Give again the lines of the data from its first line through the line with "R5: 750 (IC2/PA2, LEDK) -> 12 (IC2/PA2, LEDK)". Change nothing.

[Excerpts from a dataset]
.....

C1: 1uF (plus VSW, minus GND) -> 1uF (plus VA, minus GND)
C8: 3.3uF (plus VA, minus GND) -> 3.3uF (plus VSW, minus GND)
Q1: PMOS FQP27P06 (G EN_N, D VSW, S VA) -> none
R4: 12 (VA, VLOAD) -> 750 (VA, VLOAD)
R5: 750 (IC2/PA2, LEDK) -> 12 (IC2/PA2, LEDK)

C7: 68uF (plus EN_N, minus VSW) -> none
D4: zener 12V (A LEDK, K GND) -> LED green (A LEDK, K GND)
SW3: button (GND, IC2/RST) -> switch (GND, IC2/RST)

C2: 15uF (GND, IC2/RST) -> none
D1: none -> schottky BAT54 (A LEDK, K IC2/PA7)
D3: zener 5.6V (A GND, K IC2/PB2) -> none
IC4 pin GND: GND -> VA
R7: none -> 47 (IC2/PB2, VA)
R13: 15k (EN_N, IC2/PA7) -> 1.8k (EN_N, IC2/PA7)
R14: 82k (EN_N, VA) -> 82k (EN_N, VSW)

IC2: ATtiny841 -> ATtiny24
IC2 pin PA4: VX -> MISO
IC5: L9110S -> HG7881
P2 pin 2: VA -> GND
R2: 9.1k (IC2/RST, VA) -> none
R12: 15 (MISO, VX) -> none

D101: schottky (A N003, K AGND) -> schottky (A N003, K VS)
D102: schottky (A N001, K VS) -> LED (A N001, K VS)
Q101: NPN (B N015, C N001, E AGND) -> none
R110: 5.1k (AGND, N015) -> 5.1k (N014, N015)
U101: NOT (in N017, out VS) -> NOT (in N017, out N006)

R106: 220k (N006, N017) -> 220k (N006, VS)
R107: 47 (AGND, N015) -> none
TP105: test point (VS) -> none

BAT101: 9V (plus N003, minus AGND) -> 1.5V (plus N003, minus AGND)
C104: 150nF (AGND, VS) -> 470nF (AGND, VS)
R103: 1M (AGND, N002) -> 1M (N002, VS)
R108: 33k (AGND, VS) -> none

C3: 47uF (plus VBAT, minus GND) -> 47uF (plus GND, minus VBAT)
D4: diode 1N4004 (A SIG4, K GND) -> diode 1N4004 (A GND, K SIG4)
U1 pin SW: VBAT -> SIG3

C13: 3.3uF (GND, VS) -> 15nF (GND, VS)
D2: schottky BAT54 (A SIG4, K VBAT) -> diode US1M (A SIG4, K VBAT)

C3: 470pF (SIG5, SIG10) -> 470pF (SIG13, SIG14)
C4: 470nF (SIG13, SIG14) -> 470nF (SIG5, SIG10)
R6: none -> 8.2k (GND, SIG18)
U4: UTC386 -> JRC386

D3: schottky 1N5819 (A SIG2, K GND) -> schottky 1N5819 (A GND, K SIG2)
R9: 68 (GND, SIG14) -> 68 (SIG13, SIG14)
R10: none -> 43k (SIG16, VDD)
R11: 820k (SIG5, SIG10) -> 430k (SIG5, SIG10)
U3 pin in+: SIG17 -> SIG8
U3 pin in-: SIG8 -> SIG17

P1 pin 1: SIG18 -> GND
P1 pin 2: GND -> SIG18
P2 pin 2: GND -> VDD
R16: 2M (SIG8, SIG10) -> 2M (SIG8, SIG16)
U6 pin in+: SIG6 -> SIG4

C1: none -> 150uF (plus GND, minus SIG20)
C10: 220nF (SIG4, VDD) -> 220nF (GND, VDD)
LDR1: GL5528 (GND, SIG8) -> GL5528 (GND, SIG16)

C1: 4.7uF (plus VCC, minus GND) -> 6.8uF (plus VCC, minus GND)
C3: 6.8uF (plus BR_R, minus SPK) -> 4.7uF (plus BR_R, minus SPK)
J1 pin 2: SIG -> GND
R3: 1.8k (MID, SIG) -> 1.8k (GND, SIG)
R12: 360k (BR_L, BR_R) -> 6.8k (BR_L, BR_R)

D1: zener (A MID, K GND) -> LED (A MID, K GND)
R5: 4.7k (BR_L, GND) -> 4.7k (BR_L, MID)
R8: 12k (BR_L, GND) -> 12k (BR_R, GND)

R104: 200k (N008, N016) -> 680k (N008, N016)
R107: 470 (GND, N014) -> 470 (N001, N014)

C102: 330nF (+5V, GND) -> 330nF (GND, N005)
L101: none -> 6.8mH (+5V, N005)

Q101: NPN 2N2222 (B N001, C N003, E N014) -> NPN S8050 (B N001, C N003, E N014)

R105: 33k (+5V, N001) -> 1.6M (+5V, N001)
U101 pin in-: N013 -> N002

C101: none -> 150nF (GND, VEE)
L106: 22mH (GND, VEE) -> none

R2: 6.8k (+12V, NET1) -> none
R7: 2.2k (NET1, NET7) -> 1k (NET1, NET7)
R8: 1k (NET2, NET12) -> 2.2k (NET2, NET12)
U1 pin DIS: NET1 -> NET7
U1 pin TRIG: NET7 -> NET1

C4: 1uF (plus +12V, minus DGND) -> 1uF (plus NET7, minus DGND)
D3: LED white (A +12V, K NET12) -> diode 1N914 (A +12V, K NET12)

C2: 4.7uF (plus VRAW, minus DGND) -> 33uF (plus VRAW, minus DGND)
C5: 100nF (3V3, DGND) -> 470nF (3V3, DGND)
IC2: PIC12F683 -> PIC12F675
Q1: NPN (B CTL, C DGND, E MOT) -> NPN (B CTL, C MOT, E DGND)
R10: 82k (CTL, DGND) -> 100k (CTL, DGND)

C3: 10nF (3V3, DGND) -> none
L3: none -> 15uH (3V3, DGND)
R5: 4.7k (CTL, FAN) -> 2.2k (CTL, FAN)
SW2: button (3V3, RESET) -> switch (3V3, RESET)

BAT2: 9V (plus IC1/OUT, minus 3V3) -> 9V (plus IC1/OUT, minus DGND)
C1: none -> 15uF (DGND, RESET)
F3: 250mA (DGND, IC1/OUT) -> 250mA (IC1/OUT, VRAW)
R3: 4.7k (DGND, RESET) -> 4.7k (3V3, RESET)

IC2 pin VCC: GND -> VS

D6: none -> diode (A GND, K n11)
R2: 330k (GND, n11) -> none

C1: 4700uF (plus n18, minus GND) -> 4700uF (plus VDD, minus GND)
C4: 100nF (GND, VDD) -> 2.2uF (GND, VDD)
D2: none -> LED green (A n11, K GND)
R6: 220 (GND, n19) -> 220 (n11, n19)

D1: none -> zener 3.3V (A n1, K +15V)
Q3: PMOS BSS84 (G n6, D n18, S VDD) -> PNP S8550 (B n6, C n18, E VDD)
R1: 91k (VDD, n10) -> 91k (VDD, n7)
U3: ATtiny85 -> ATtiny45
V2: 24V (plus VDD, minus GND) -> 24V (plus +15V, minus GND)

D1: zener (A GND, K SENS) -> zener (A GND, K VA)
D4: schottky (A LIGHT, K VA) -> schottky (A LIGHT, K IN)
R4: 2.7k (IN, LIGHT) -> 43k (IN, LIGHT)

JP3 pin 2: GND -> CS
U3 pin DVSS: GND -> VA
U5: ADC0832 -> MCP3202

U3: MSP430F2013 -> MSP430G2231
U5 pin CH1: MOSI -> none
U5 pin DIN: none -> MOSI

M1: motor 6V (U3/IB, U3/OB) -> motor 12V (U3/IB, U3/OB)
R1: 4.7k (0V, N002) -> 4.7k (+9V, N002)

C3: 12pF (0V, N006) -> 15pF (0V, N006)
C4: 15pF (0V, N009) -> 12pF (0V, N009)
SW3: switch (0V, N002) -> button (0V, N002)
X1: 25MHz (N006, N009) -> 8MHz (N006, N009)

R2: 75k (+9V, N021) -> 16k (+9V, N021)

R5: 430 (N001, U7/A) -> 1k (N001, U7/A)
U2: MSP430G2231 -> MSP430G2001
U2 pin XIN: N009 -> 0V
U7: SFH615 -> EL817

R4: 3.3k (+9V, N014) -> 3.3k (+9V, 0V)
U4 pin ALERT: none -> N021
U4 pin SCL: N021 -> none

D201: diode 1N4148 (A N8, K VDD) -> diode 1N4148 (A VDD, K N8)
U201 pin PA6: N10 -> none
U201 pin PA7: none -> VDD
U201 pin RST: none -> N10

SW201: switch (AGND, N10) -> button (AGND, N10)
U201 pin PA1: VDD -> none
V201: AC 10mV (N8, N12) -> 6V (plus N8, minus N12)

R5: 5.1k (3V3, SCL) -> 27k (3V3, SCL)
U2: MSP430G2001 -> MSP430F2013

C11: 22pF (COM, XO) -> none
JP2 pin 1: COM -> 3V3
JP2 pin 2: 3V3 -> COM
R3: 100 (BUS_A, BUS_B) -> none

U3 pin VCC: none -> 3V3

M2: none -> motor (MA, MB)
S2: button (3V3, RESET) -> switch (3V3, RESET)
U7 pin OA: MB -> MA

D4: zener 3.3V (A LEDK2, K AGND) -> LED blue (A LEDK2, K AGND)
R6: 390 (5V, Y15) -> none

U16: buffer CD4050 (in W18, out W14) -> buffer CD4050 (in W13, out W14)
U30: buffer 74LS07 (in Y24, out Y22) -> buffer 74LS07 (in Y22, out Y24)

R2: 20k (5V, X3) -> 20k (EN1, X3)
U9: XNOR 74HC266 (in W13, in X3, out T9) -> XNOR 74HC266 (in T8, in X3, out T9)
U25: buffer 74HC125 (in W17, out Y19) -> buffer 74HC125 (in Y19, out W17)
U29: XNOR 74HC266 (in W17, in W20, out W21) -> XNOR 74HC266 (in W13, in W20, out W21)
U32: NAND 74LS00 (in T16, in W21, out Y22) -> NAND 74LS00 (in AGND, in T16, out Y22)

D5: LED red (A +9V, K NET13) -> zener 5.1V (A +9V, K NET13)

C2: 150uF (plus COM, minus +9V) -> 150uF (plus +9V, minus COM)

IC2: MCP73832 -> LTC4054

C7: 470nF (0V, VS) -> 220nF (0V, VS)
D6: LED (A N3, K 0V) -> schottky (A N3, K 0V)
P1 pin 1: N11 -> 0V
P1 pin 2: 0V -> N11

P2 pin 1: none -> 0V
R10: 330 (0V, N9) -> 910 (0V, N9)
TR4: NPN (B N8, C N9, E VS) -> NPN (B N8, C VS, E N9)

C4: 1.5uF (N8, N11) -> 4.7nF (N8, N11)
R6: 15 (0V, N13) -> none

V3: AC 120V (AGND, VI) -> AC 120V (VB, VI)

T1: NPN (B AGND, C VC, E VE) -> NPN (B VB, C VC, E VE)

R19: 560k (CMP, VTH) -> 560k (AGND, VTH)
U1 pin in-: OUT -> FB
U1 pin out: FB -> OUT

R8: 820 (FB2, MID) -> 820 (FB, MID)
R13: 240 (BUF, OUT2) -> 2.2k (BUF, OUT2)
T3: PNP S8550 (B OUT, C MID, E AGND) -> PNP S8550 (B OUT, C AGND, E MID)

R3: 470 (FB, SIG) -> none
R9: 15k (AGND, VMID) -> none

.....

• **Output**:
C1: 1uF (plus VSW, minus GND) -> 1uF (plus VA, minus GND)
C8: 3.3uF (plus VA, minus GND) -> 3.3uF (plus VSW, minus GND)
Q1: PMOS FQP27P06 (G EN_N, D VSW, S VA) -> none
R4: 12 (VA, VLOAD) -> 750 (VA, VLOAD)
R5: 750 (IC2/PA2, LEDK) -> 12 (IC2/PA2, LEDK)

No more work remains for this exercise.